ABOUT THIS EXERCISE: Starting with the line that contains "purple trapezoid: (282, 101)", repeat exactly every line through the last one in the records below, and leave out the pictures.

☆ ☆ ☆ ☆ ☆ ☆ ☆

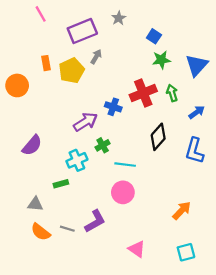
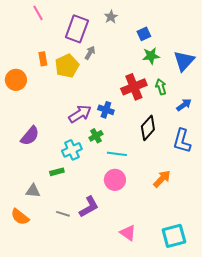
purple rectangle: (82, 31) -> (77, 29), turned -48
blue square: (154, 36) -> (144, 34), turned 32
blue cross: (113, 107) -> (106, 110), moved
orange arrow: (182, 211) -> (162, 179), moved
orange semicircle: (41, 232) -> (20, 217), moved
cyan square: (186, 252) -> (174, 236), size x1.4

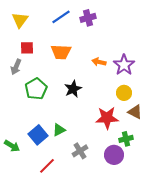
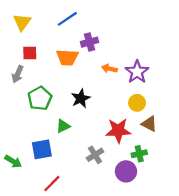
purple cross: (88, 18) -> (90, 42), moved
green triangle: (59, 130) -> (63, 126), moved
blue square: (38, 135) -> (42, 149), turned 30
gray cross: (80, 151) -> (95, 155), moved

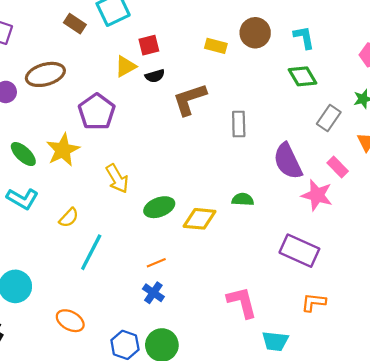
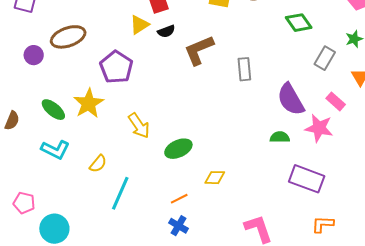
green semicircle: (243, 199) -> (280, 137), moved
yellow diamond: (200, 219) -> (215, 178), moved, size x0.7

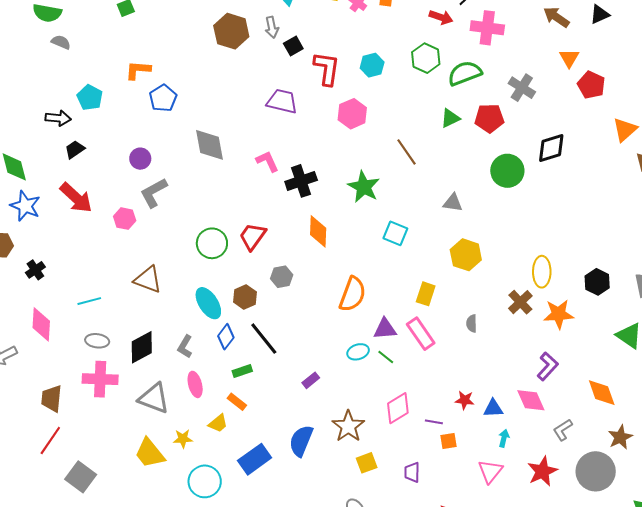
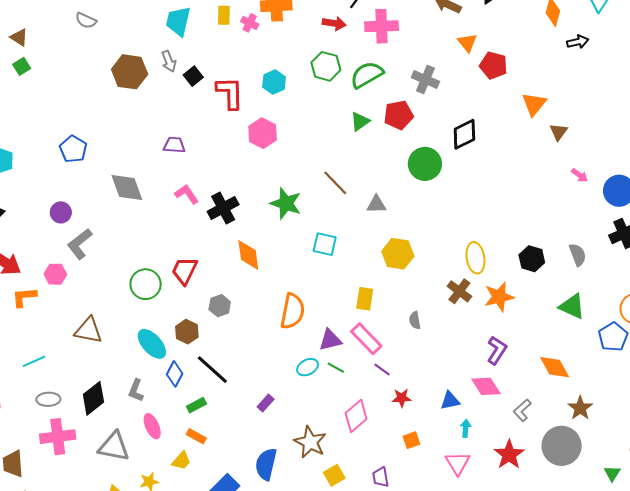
orange L-shape: (138, 70) -> (24, 297), moved
purple trapezoid: (282, 101) -> (174, 145), moved, size x0.7
brown line: (407, 152) -> (335, 183), moved
red star: (465, 400) -> (402, 398), moved
purple line: (434, 422) -> (382, 370), moved, turned 36

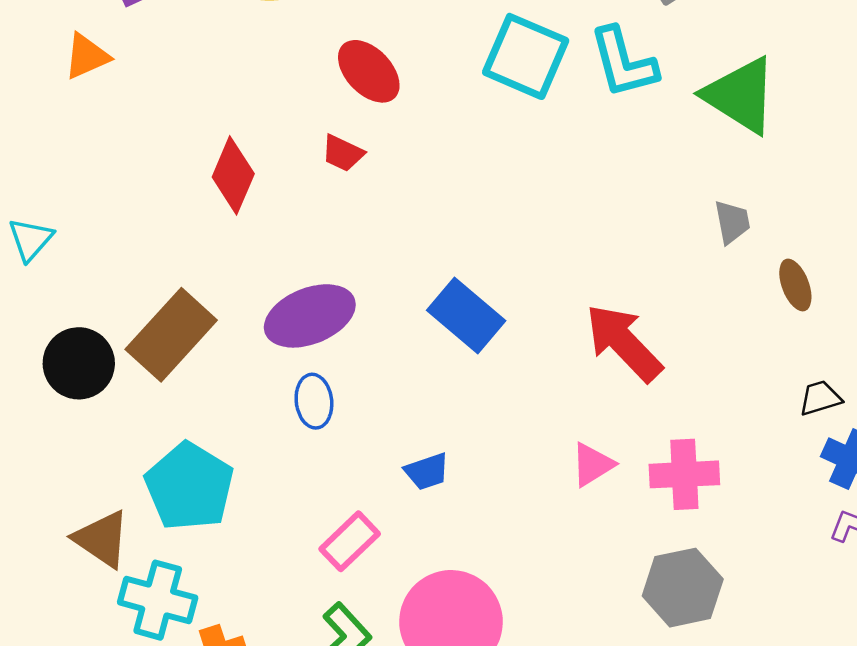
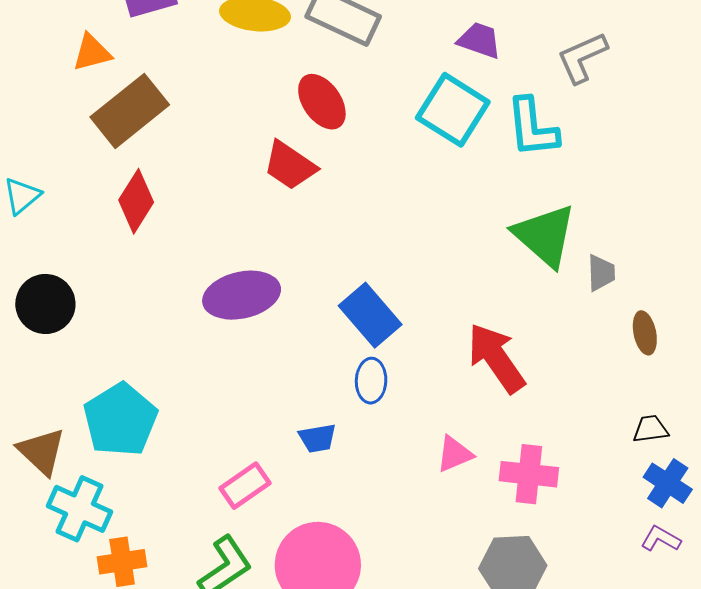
green triangle: (740, 95) -> (545, 236), moved
red trapezoid: (343, 153) -> (290, 166), size x1.5
red diamond: (233, 175) -> (136, 201), moved
brown rectangle: (171, 335) -> (130, 111), moved
blue ellipse: (314, 401) -> (371, 381), moved

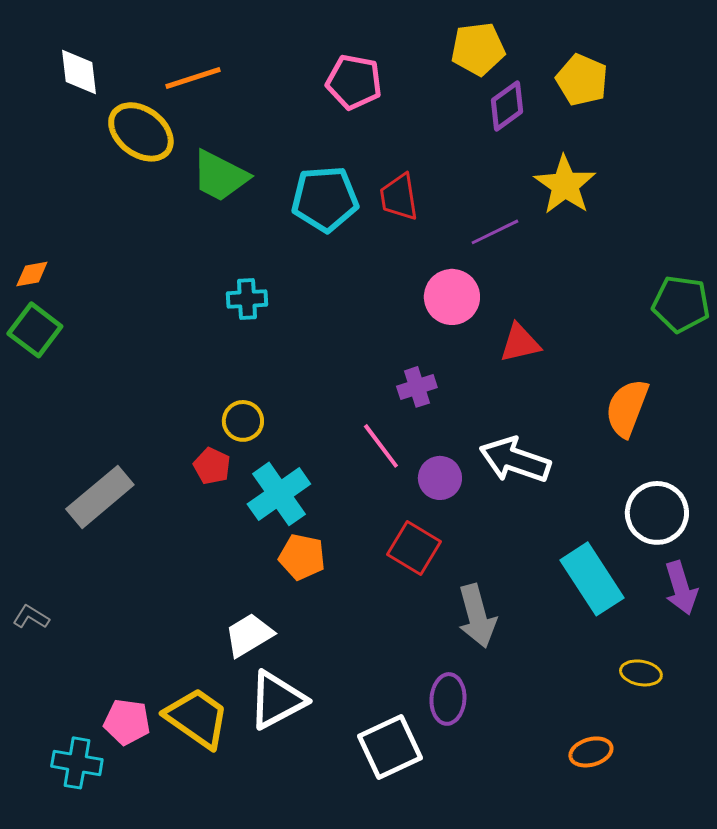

☆ ☆ ☆ ☆ ☆ ☆ ☆

EXERCISE ANSWER:
purple trapezoid: (282, 101) -> (174, 145), moved, size x0.7
brown line: (407, 152) -> (335, 183), moved
red star: (465, 400) -> (402, 398), moved
purple line: (434, 422) -> (382, 370), moved, turned 36

green triangle: (740, 95) -> (545, 236), moved
red trapezoid: (343, 153) -> (290, 166), size x1.5
red diamond: (233, 175) -> (136, 201), moved
brown rectangle: (171, 335) -> (130, 111), moved
blue ellipse: (314, 401) -> (371, 381), moved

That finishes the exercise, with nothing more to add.